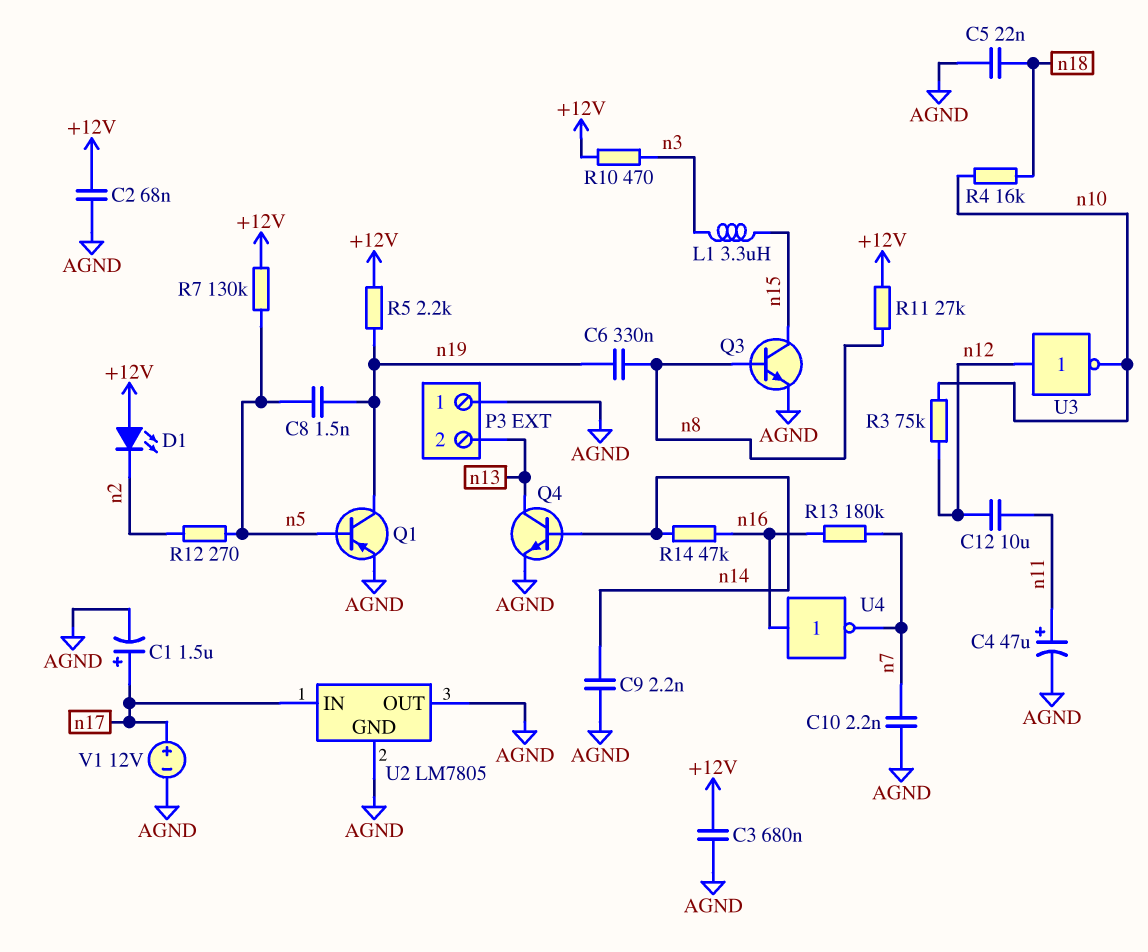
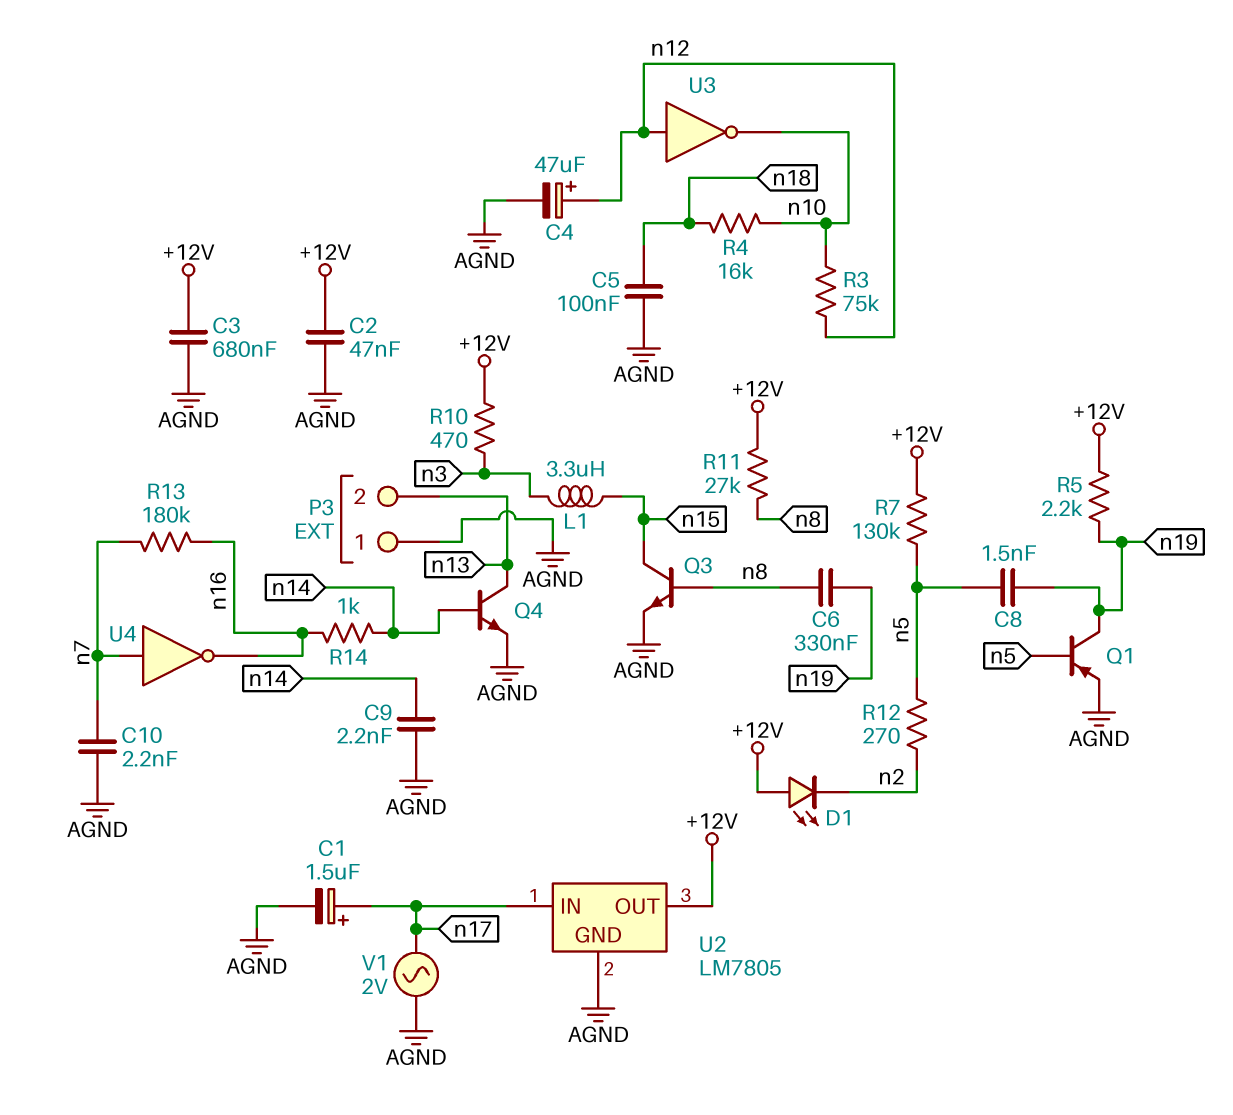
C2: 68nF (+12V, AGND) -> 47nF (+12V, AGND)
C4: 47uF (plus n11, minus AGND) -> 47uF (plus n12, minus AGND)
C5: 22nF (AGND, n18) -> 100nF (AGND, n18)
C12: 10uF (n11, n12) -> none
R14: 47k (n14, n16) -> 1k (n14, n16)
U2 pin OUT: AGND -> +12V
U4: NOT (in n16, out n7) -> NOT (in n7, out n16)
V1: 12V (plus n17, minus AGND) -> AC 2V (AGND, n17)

* * *

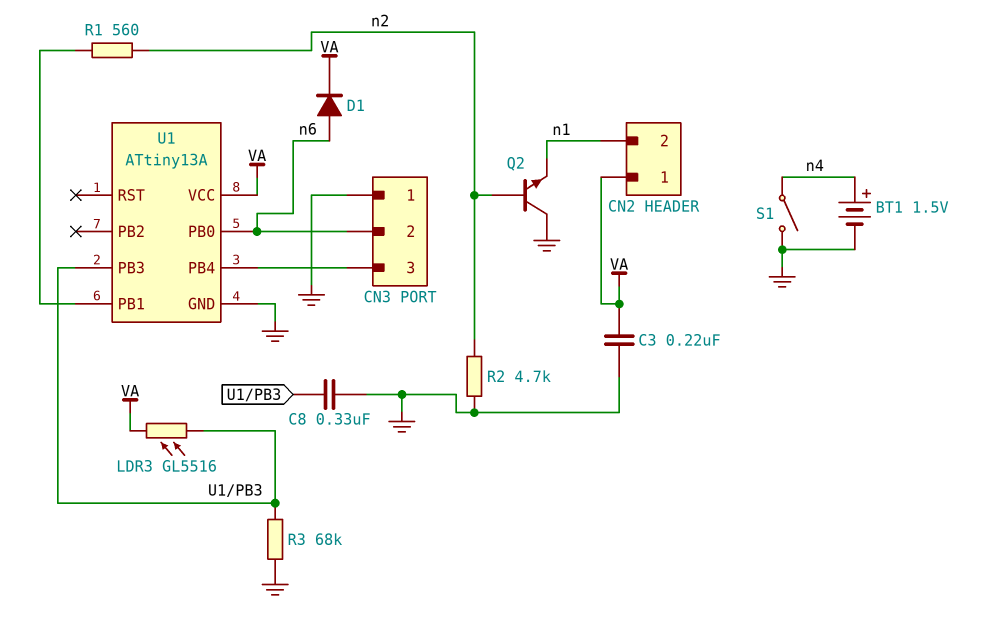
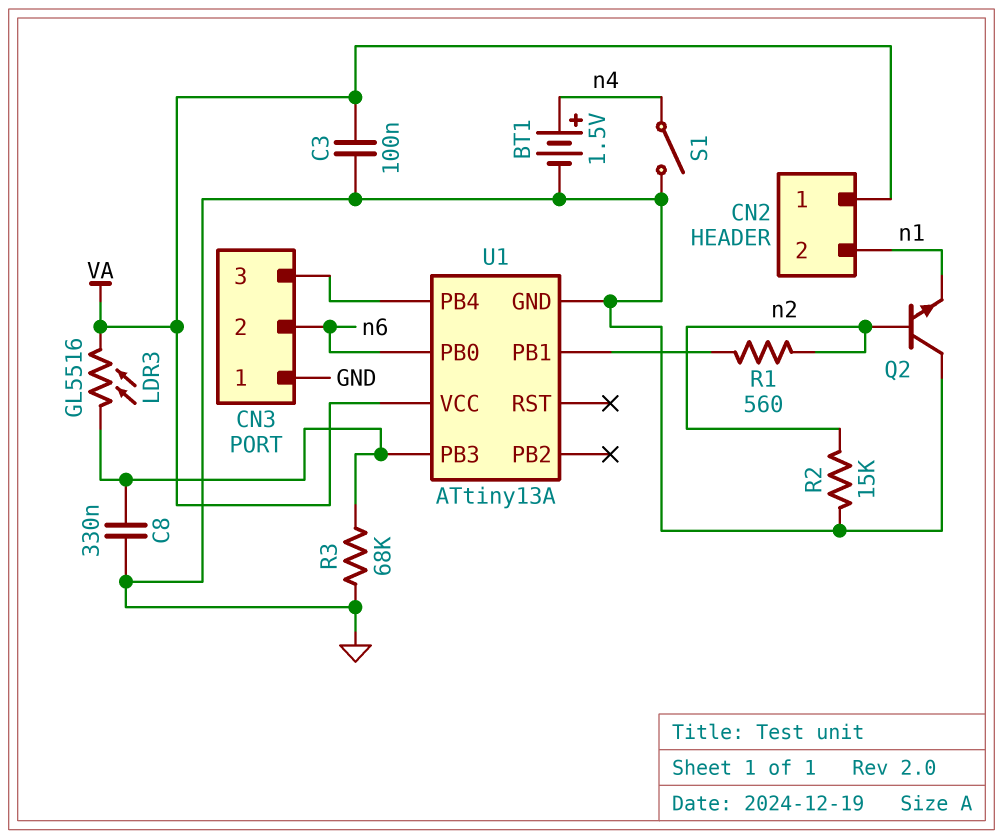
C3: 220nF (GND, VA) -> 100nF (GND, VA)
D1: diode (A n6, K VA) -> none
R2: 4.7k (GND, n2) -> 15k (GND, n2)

» **Work item**: Would you output, from the records above, exactly the run of lines that starts at the line containing "C2: 68nF (+12V, AGND) -> 47nF (+12V, AGND)" and ends at the line containing "V1: 12V (plus", and only that run?

» **Result below**:
C2: 68nF (+12V, AGND) -> 47nF (+12V, AGND)
C4: 47uF (plus n11, minus AGND) -> 47uF (plus n12, minus AGND)
C5: 22nF (AGND, n18) -> 100nF (AGND, n18)
C12: 10uF (n11, n12) -> none
R14: 47k (n14, n16) -> 1k (n14, n16)
U2 pin OUT: AGND -> +12V
U4: NOT (in n16, out n7) -> NOT (in n7, out n16)
V1: 12V (plus n17, minus AGND) -> AC 2V (AGND, n17)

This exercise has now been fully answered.